§ **GOAL**
Extract every line below that contains the string "override" and copy each one unchanged.

§ **GIVEN ENTRIES**
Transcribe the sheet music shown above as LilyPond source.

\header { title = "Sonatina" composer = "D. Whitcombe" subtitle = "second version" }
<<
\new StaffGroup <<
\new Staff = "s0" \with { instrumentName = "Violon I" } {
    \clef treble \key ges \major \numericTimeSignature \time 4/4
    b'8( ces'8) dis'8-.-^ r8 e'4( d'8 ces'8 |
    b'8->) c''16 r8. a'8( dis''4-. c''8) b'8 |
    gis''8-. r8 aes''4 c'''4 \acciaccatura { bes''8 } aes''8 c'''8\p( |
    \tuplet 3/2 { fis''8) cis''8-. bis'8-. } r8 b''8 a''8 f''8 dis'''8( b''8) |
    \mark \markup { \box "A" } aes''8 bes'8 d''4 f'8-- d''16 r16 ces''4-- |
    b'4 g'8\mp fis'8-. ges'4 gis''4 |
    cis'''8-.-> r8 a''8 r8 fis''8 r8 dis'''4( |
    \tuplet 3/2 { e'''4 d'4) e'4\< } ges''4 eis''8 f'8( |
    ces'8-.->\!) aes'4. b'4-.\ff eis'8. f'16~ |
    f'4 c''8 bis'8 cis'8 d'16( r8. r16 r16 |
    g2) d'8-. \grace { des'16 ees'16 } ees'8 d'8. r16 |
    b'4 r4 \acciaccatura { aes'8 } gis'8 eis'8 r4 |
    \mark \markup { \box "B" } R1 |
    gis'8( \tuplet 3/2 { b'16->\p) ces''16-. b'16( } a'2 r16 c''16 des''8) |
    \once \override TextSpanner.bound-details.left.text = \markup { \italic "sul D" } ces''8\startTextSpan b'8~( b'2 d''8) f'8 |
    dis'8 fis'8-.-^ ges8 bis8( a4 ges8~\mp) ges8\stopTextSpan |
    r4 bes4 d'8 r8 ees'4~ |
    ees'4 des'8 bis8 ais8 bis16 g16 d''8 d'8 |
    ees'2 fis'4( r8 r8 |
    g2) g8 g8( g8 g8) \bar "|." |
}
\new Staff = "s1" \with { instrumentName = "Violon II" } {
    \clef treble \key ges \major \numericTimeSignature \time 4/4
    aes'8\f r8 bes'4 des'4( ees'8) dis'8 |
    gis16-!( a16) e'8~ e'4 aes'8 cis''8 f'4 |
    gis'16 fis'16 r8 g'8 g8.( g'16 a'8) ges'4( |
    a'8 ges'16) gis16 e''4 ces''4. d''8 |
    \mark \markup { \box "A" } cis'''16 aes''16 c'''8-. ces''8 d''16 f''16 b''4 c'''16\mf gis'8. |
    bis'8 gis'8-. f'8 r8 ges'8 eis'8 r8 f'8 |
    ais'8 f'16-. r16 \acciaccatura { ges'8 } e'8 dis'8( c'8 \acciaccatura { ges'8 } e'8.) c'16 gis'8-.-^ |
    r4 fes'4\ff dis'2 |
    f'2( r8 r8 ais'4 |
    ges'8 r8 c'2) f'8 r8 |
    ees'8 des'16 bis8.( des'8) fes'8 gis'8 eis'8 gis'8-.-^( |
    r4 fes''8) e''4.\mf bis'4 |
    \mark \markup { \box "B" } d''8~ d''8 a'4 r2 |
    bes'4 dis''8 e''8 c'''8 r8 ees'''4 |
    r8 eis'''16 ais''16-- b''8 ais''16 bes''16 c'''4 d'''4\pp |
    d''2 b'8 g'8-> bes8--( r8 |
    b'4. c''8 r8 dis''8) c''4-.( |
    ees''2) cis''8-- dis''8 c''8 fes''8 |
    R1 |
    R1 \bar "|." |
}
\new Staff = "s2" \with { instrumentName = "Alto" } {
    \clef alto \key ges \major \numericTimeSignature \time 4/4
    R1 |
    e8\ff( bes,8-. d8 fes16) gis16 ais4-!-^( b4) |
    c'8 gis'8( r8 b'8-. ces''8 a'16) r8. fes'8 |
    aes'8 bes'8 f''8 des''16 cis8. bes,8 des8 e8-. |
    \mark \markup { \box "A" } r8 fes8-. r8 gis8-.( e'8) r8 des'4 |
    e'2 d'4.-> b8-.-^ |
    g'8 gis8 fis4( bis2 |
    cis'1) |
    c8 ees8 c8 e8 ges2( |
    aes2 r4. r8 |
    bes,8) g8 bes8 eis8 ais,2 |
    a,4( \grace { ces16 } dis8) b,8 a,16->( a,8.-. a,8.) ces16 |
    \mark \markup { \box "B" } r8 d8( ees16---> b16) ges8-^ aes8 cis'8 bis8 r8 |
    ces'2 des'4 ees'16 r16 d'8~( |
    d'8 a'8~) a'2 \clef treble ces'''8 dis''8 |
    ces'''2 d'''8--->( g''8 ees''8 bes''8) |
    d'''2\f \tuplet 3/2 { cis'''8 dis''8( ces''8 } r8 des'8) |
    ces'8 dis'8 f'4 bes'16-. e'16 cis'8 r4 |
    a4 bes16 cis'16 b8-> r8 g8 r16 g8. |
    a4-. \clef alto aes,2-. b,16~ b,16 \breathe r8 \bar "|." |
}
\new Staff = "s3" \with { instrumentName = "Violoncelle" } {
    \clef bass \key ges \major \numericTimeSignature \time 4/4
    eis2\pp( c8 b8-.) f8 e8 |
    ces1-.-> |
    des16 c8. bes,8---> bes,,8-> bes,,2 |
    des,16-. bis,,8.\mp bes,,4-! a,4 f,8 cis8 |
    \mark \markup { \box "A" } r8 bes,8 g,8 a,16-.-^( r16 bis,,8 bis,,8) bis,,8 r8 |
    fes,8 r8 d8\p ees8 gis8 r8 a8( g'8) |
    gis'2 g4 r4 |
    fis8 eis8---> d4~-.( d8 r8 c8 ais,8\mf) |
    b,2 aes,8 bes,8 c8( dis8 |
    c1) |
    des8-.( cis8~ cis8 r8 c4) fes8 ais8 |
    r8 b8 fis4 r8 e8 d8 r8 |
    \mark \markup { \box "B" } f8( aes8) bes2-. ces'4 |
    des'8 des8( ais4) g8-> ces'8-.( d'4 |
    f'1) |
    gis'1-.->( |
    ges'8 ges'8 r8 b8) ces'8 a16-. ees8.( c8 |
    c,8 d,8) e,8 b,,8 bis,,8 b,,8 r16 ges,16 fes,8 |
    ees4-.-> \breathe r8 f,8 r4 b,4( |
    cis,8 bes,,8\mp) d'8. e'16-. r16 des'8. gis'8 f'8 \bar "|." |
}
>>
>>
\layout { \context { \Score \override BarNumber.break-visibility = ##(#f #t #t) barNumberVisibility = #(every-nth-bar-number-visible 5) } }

§ **THE RESULT**
    \once \override TextSpanner.bound-details.left.text = \markup { \italic "sul D" } ces''8\startTextSpan b'8~( b'2 d''8) f'8 |
\layout { \context { \Score \override BarNumber.break-visibility = ##(#f #t #t) barNumberVisibility = #(every-nth-bar-number-visible 5) } }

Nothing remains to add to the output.